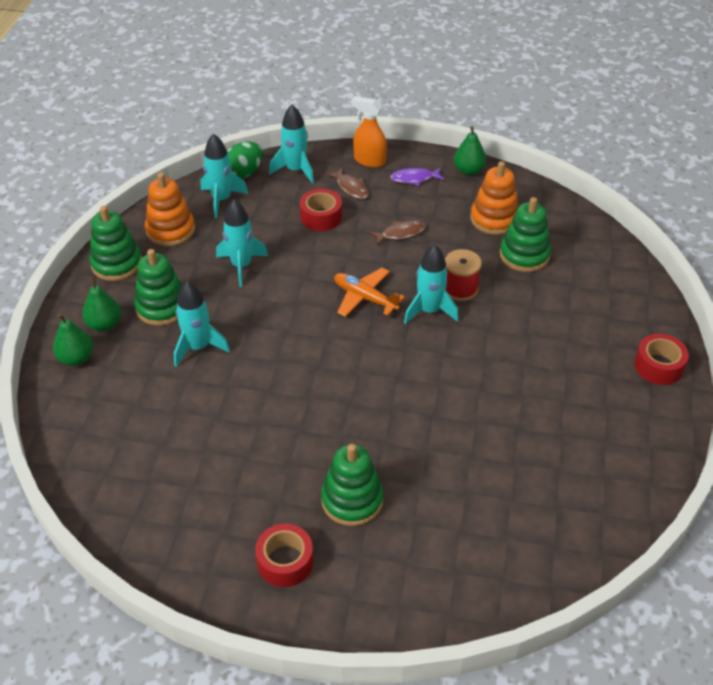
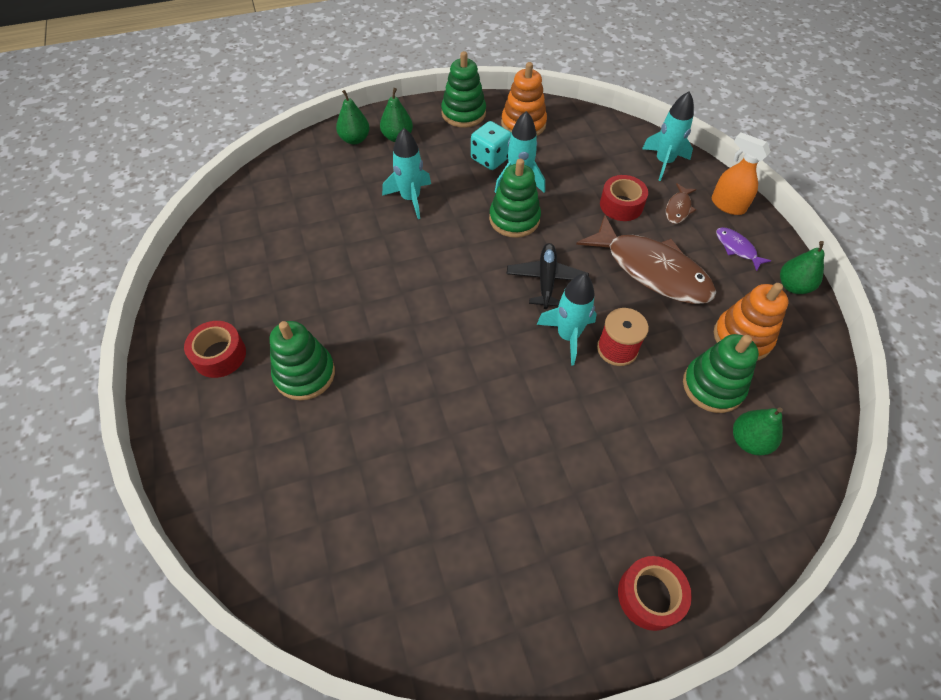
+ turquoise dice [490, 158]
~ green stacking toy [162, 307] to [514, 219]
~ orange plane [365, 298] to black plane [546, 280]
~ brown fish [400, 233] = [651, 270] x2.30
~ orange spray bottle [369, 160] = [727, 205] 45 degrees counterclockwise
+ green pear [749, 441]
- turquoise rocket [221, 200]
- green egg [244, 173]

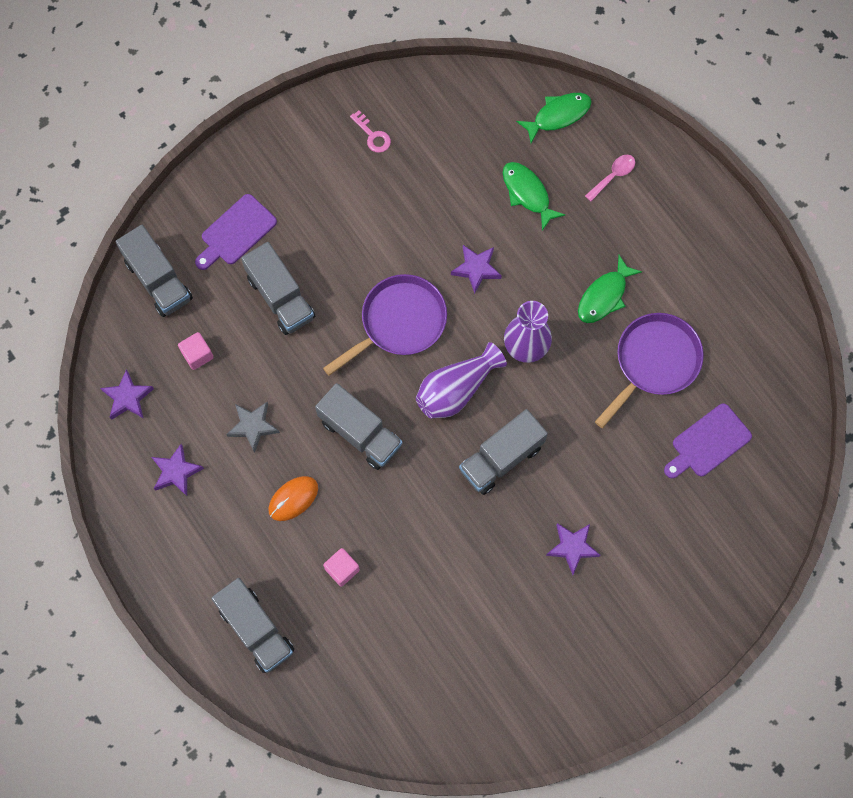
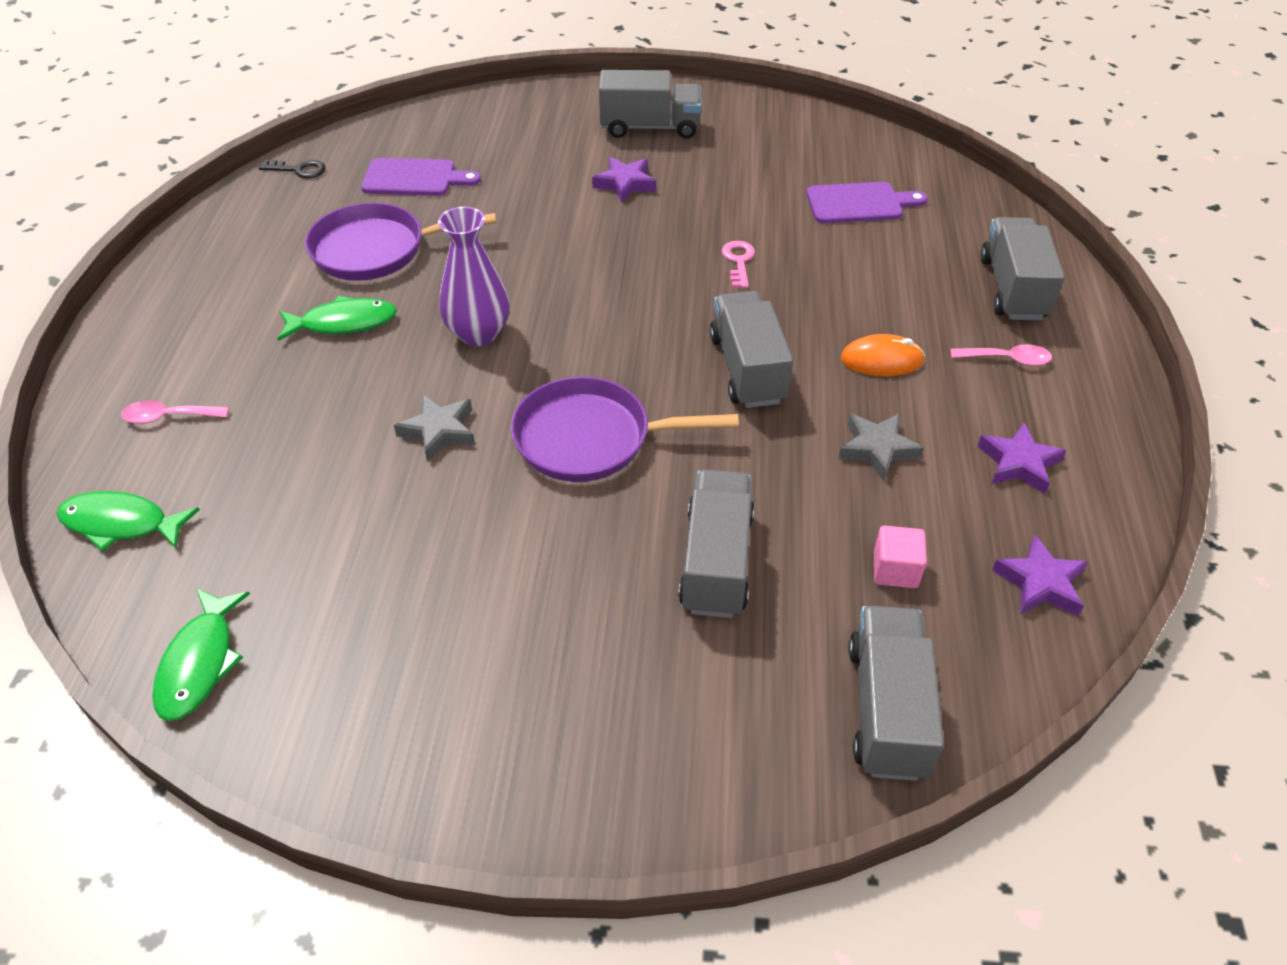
~ green fish [527, 193] to [200, 663]
+ black key [298, 170]
~ purple star [476, 269] to grey star [439, 431]
~ grey truck [501, 458] to [650, 127]
~ pink key [373, 135] to [738, 261]
~ purple cutting board [236, 232] to [859, 203]
+ pink spoon [1007, 359]
- pink cube [342, 569]
- purple vase [456, 389]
- - -
What to do |
Only the lines from the one holding "plane [546, 280]" through the last line of the records should be output, please, exactly and without any pictures.

Output of the task |
~ orange plane [365, 298] to black plane [546, 280]
~ brown fish [400, 233] = [651, 270] x2.30
~ orange spray bottle [369, 160] = [727, 205] 45 degrees counterclockwise
+ green pear [749, 441]
- turquoise rocket [221, 200]
- green egg [244, 173]

~ green fish [527, 193] to [200, 663]
+ black key [298, 170]
~ purple star [476, 269] to grey star [439, 431]
~ grey truck [501, 458] to [650, 127]
~ pink key [373, 135] to [738, 261]
~ purple cutting board [236, 232] to [859, 203]
+ pink spoon [1007, 359]
- pink cube [342, 569]
- purple vase [456, 389]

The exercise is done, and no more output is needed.